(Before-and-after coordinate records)
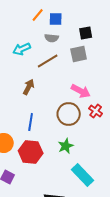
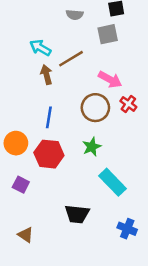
cyan arrow: (22, 49) -> (40, 48), moved, turned 54
brown line: (48, 61) -> (71, 59), moved
brown arrow: (29, 87) -> (46, 75), turned -42

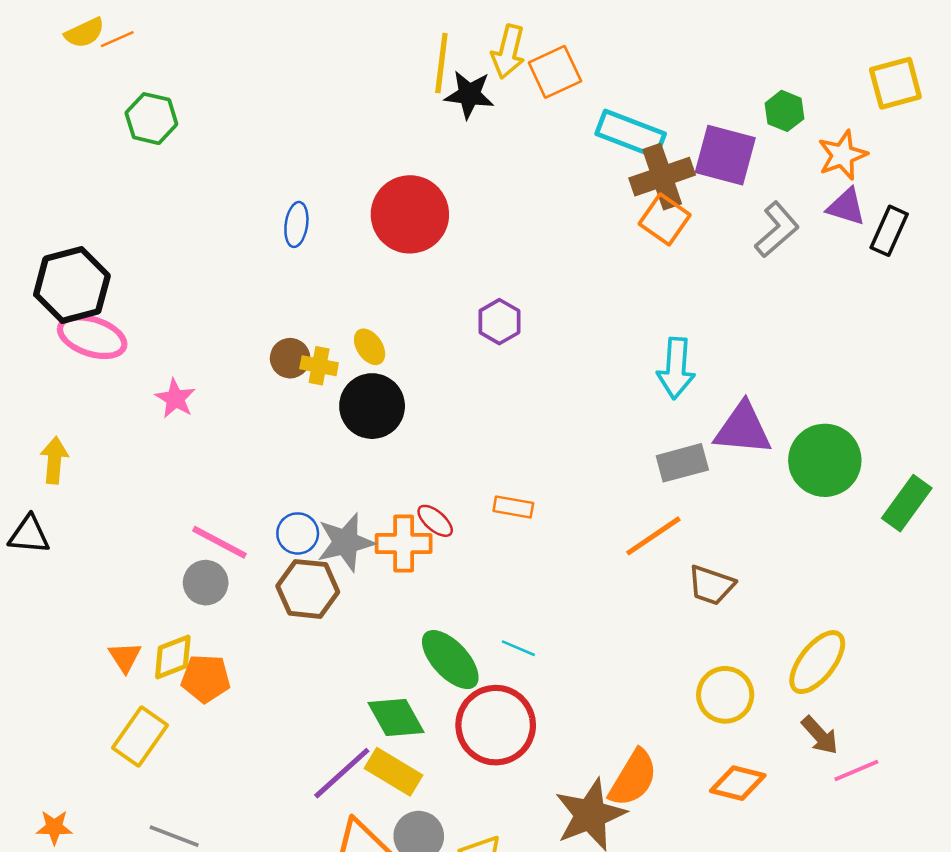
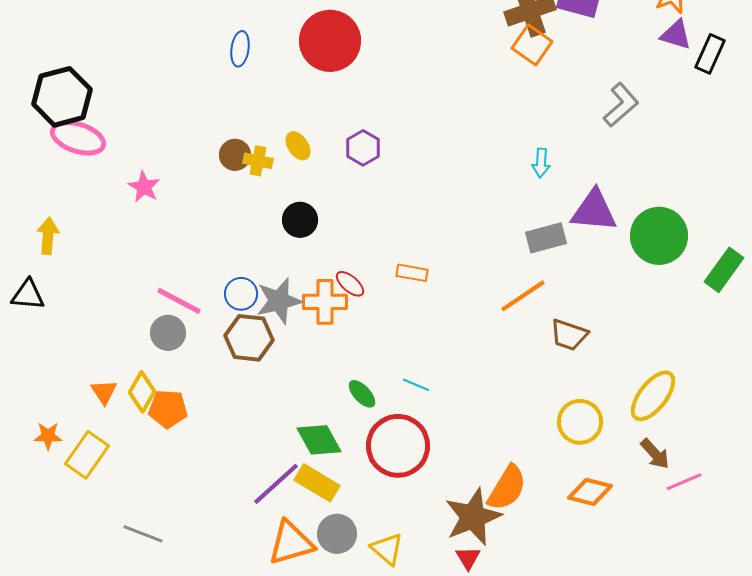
gray L-shape: (777, 230) -> (621, 105), moved
purple hexagon: (499, 322) -> (363, 148), moved
cyan arrow: (676, 368) -> (541, 163), size x0.6
black circle: (372, 406) -> (300, 220), moved, size x0.7
yellow diamond: (173, 657) -> (142, 392), turned -39
green ellipse: (450, 660) -> (362, 394), size x0.6
yellow rectangle: (140, 736) -> (87, 455), moved
orange star: (54, 827) -> (48, 436), moved

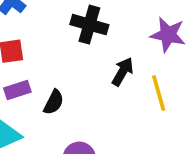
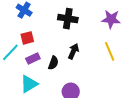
black arrow: (123, 72) -> (73, 51), moved

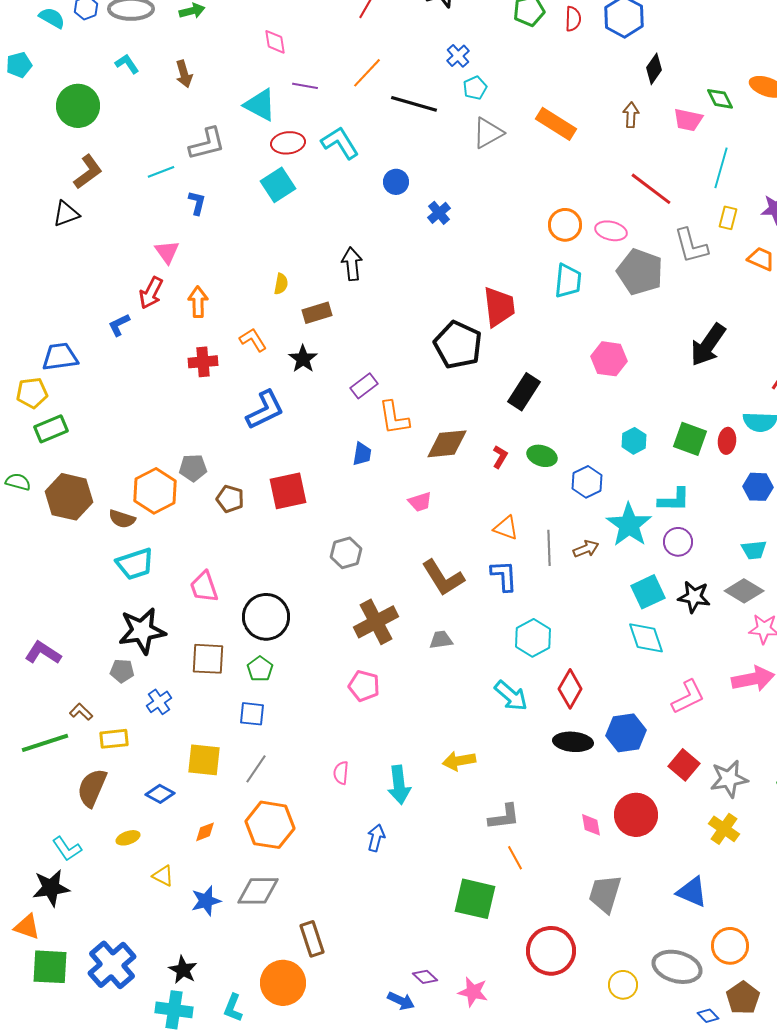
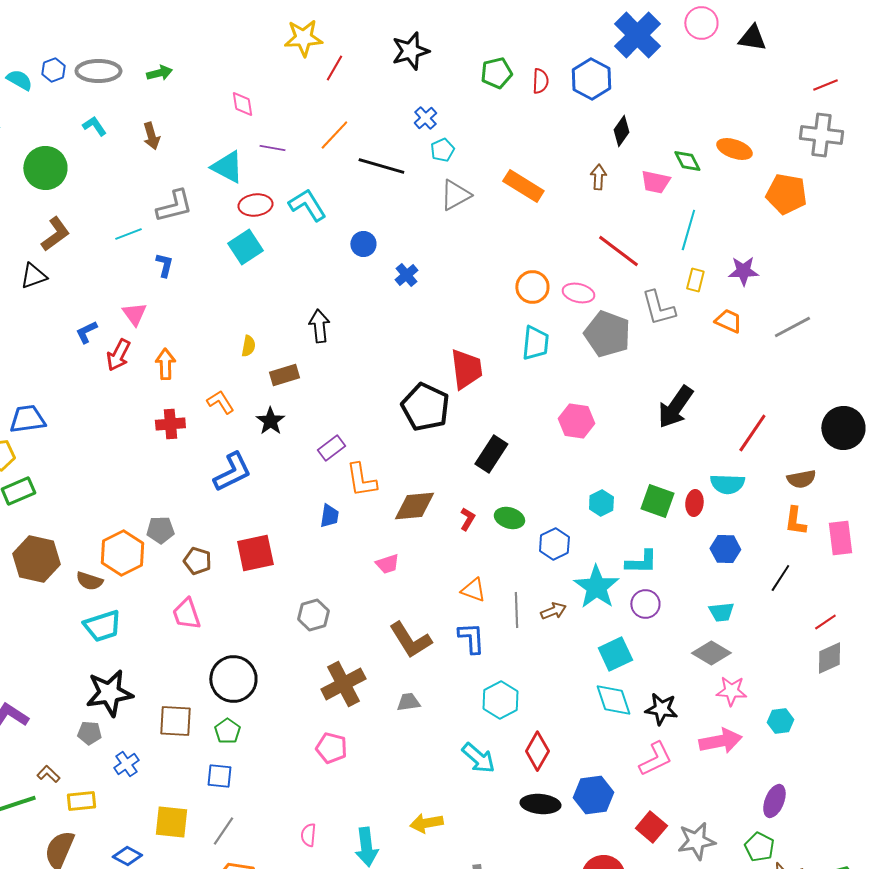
blue L-shape: (119, 325) -> (86, 332), moved
pink trapezoid: (204, 587) -> (186, 614), moved
black star: (694, 597) -> (661, 709), moved

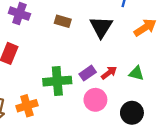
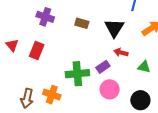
red arrow: (109, 73) -> (121, 52), moved, turned -128
orange cross: (27, 106) -> (52, 95), turned 36

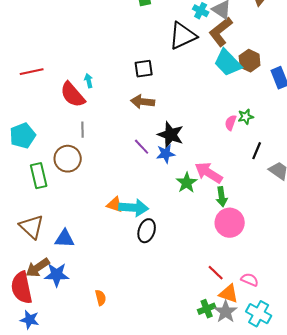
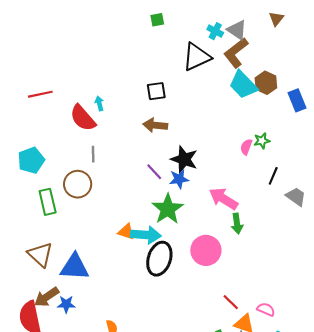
green star: (187, 183) -> (168, 209), moved, size x1.4
pink circle: (230, 223) -> (206, 250), moved
black ellipse: (147, 231) -> (159, 259), size x1.4
blue triangle: (65, 239) -> (75, 267), size x1.4
blue star: (57, 275) -> (66, 304), size x0.7

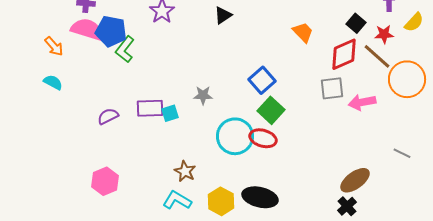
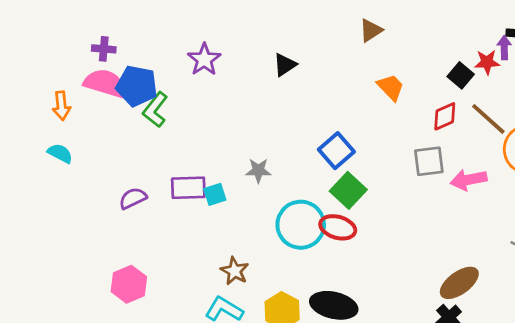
red star: (384, 34) -> (487, 62), moved
orange arrow: (54, 46) -> (61, 106), turned 35
red diamond: (344, 54) -> (445, 116), size x0.7

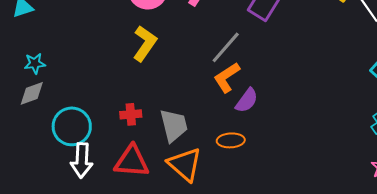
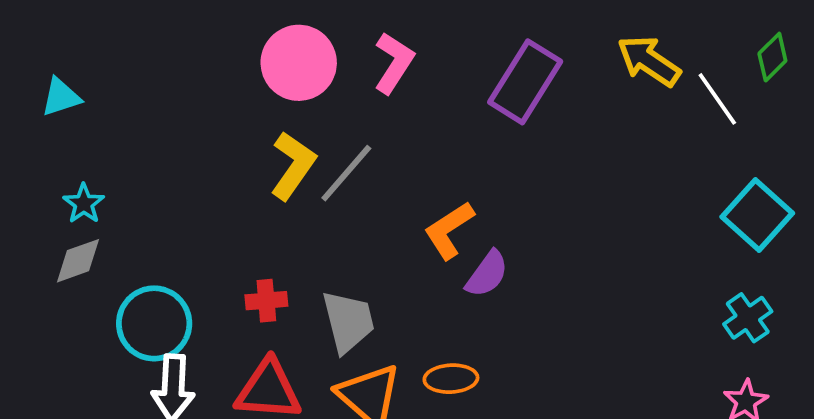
gray line: (226, 47) -> (346, 173), moved
cyan star: (35, 63) -> (84, 204), turned -30
orange ellipse: (231, 140) -> (451, 379), moved

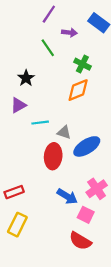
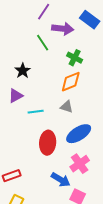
purple arrow: (69, 33) -> (63, 29), size x1.5
gray triangle: (64, 132) -> (67, 107), moved
pink cross: (97, 189) -> (80, 164), moved

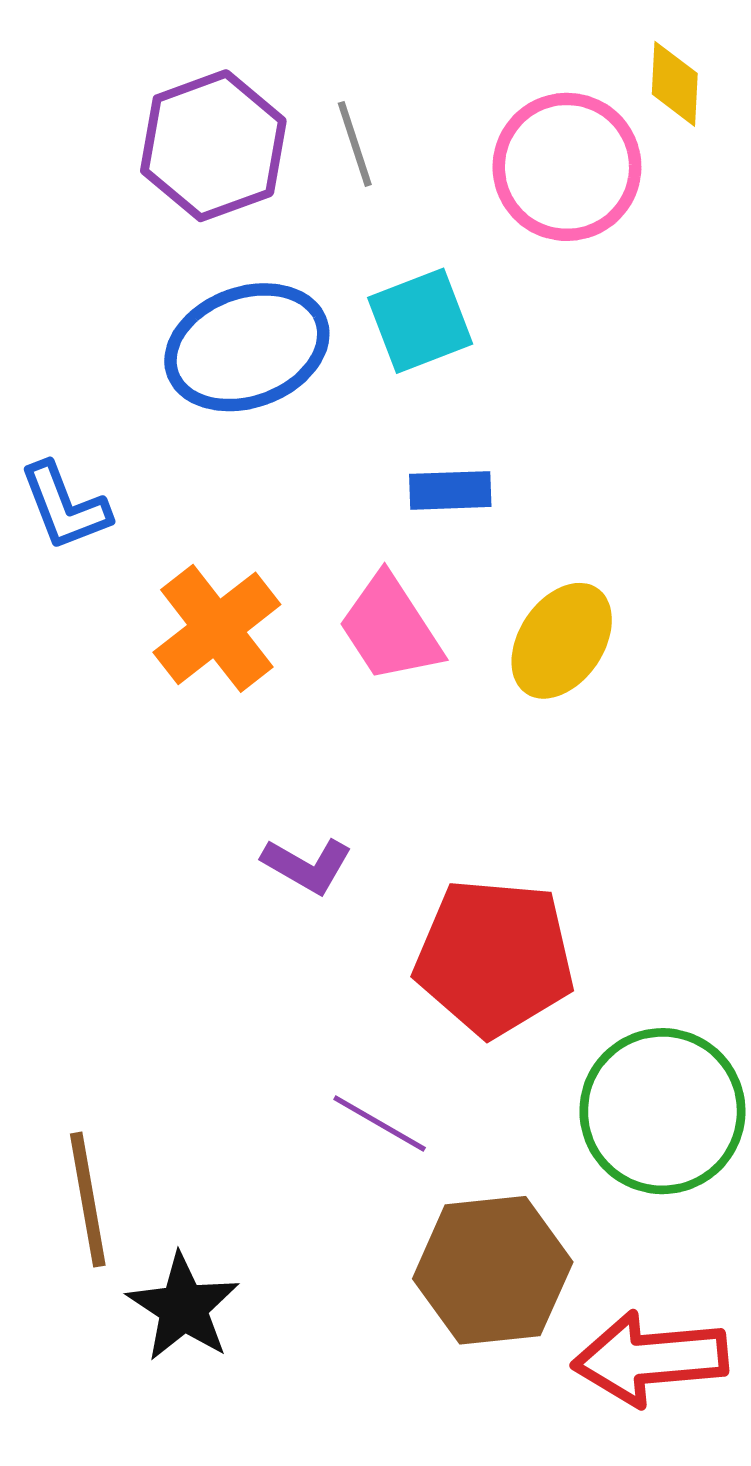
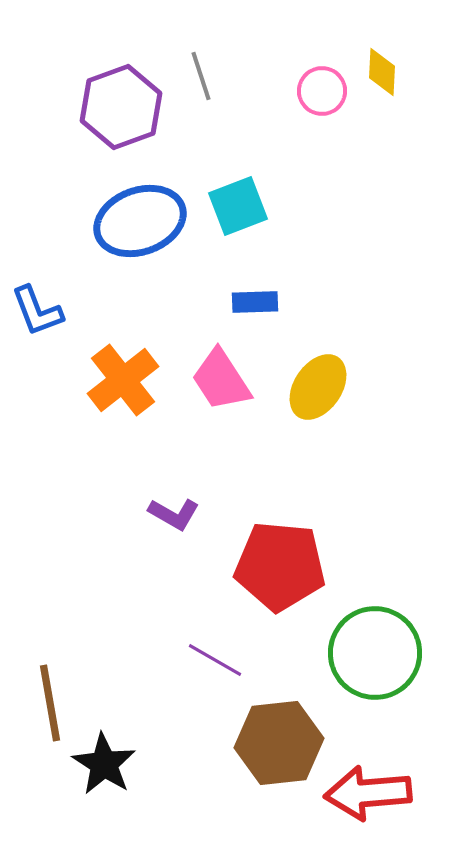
gray line: (355, 144) -> (201, 76), moved
pink circle: (567, 167) -> (322, 91), moved, size x0.6

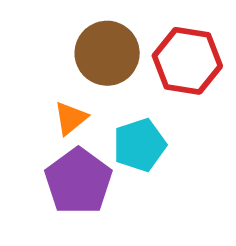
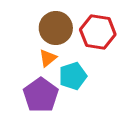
orange triangle: (71, 118) -> (48, 58), moved

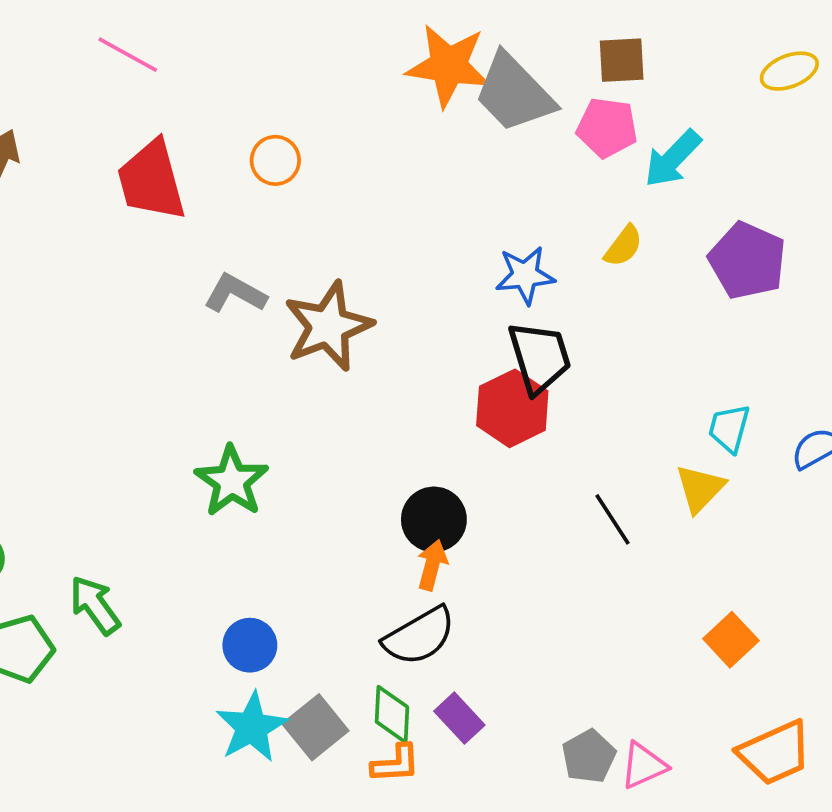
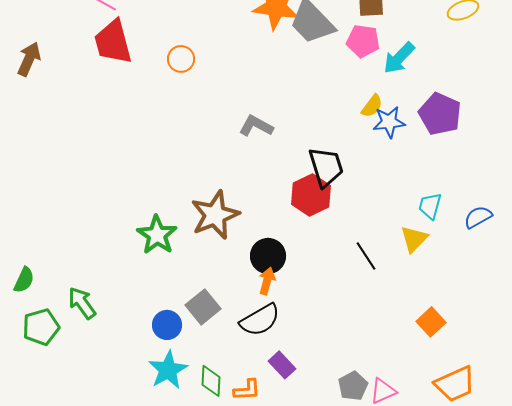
red trapezoid: (151, 180) -> (113, 42), moved
blue star: (525, 275) -> (389, 122), moved
gray L-shape: (235, 293) -> (256, 126), moved
brown star: (328, 326) -> (215, 215), moved
green diamond: (392, 714) -> (211, 381), moved
gray square: (315, 727) -> (203, 307), moved

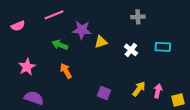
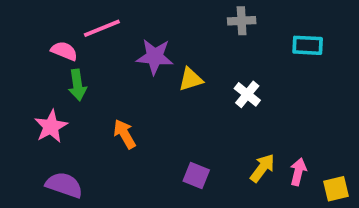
gray cross: (138, 17) -> (242, 21), moved
pink semicircle: (18, 26) -> (64, 51), moved, turned -136
green arrow: (60, 45) -> (77, 85), moved, turned -119
cyan rectangle: (163, 47) -> (308, 45), moved

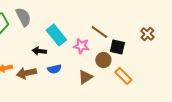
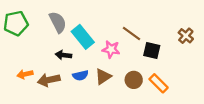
gray semicircle: (23, 17) -> (58, 22), moved
brown circle: (103, 60) -> (134, 80), moved
brown triangle: (85, 77) -> (103, 77), moved

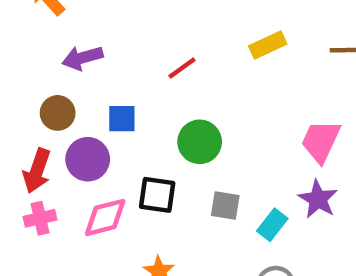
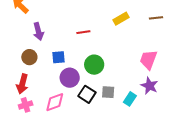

**Task instructions:**
A word-for-word copy of the data, without its pictures, is what is needed.

**Problem solution:**
cyan arrow: (22, 49) -> (40, 48), moved, turned 54
brown line: (48, 61) -> (71, 59), moved
brown arrow: (29, 87) -> (46, 75), turned -42

gray L-shape: (777, 230) -> (621, 105), moved
purple hexagon: (499, 322) -> (363, 148), moved
cyan arrow: (676, 368) -> (541, 163), size x0.6
black circle: (372, 406) -> (300, 220), moved, size x0.7
yellow diamond: (173, 657) -> (142, 392), turned -39
green ellipse: (450, 660) -> (362, 394), size x0.6
yellow rectangle: (140, 736) -> (87, 455), moved
orange star: (54, 827) -> (48, 436), moved

black arrow: (123, 72) -> (73, 51), moved

blue L-shape: (119, 325) -> (86, 332), moved
pink trapezoid: (204, 587) -> (186, 614), moved
black star: (694, 597) -> (661, 709), moved

red arrow: (109, 73) -> (121, 52), moved, turned -128
orange cross: (27, 106) -> (52, 95), turned 36

green star: (187, 183) -> (168, 209), moved, size x1.4
pink circle: (230, 223) -> (206, 250), moved
black ellipse: (147, 231) -> (159, 259), size x1.4
blue triangle: (65, 239) -> (75, 267), size x1.4
blue star: (57, 275) -> (66, 304), size x0.7

red star: (384, 34) -> (487, 62), moved
orange arrow: (54, 46) -> (61, 106), turned 35
red diamond: (344, 54) -> (445, 116), size x0.7

gray line: (226, 47) -> (346, 173), moved
cyan star: (35, 63) -> (84, 204), turned -30
orange ellipse: (231, 140) -> (451, 379), moved

purple arrow: (69, 33) -> (63, 29), size x1.5
gray triangle: (64, 132) -> (67, 107), moved
pink cross: (97, 189) -> (80, 164), moved

gray line: (355, 144) -> (201, 76), moved
pink circle: (567, 167) -> (322, 91), moved, size x0.6

orange triangle: (71, 118) -> (48, 58), moved

red trapezoid: (151, 180) -> (113, 42), moved
blue star: (525, 275) -> (389, 122), moved
gray L-shape: (235, 293) -> (256, 126), moved
brown star: (328, 326) -> (215, 215), moved
green diamond: (392, 714) -> (211, 381), moved
gray square: (315, 727) -> (203, 307), moved

gray cross: (138, 17) -> (242, 21), moved
pink semicircle: (18, 26) -> (64, 51), moved, turned -136
green arrow: (60, 45) -> (77, 85), moved, turned -119
cyan rectangle: (163, 47) -> (308, 45), moved

gray semicircle: (23, 17) -> (58, 22), moved
brown circle: (103, 60) -> (134, 80), moved
brown triangle: (85, 77) -> (103, 77), moved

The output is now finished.